::: Recorded data

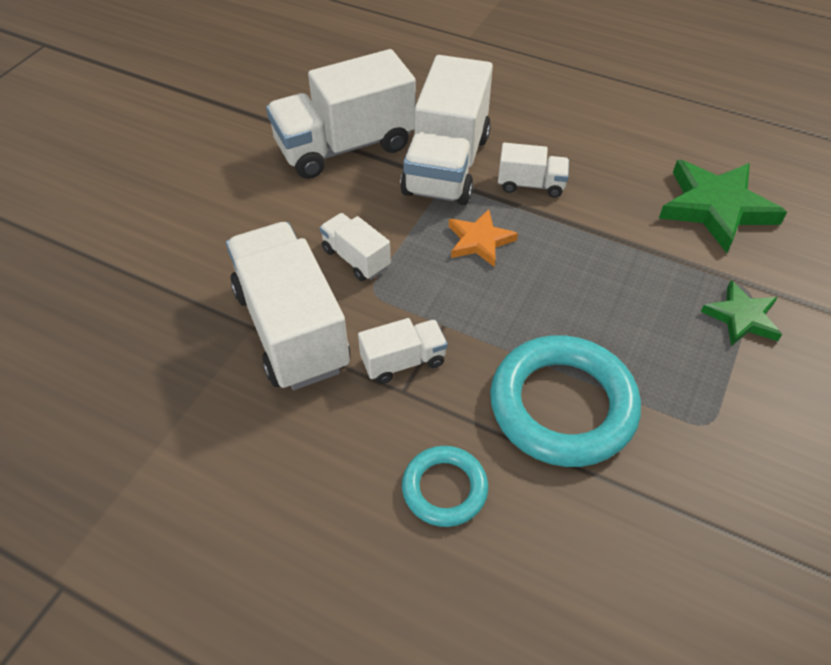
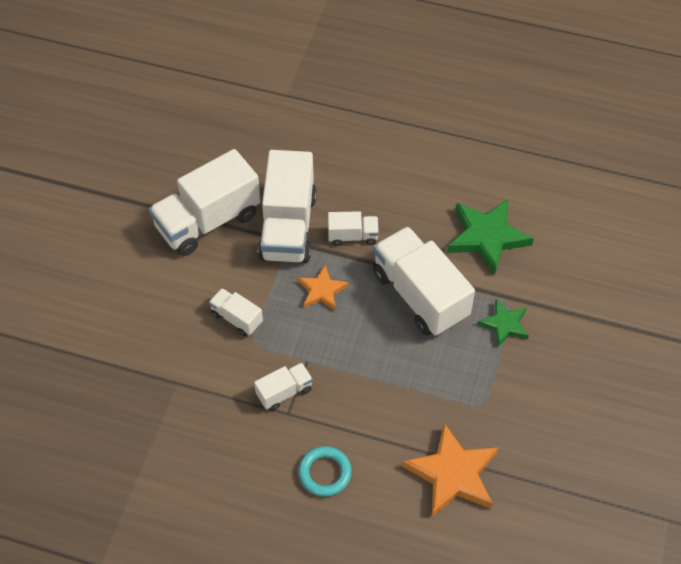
camera: 10 degrees left, 5 degrees up
(291, 329) = (204, 380): white truck -> white truck (419, 295)
(562, 406) = (391, 407): turquoise ring -> none
(655, 524) = (453, 474): none -> orange star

::::::

Drop the images; restate the listing exactly.

camera: 10 degrees left, 5 degrees up
(291, 329) = (204, 380): white truck -> white truck (419, 295)
(562, 406) = (391, 407): turquoise ring -> none
(655, 524) = (453, 474): none -> orange star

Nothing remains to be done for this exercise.